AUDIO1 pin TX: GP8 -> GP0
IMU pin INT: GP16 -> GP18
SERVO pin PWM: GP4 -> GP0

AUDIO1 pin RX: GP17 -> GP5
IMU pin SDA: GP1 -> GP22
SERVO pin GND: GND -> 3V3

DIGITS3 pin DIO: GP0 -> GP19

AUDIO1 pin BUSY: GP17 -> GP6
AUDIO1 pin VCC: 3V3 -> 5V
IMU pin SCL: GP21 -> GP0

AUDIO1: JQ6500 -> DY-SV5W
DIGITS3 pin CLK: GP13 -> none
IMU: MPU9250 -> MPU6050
══════════════════════════════
▸ TASK REQUIREMENTS:
Find where "SERVO pin PWM: GP4 -> GP0" occurs in the data, and please write out that line through the last line exactly, with nothing else.

▸ ANSWER SPACE:
SERVO pin PWM: GP4 -> GP0

AUDIO1 pin RX: GP17 -> GP5
IMU pin SDA: GP1 -> GP22
SERVO pin GND: GND -> 3V3

DIGITS3 pin DIO: GP0 -> GP19

AUDIO1 pin BUSY: GP17 -> GP6
AUDIO1 pin VCC: 3V3 -> 5V
IMU pin SCL: GP21 -> GP0

AUDIO1: JQ6500 -> DY-SV5W
DIGITS3 pin CLK: GP13 -> none
IMU: MPU9250 -> MPU6050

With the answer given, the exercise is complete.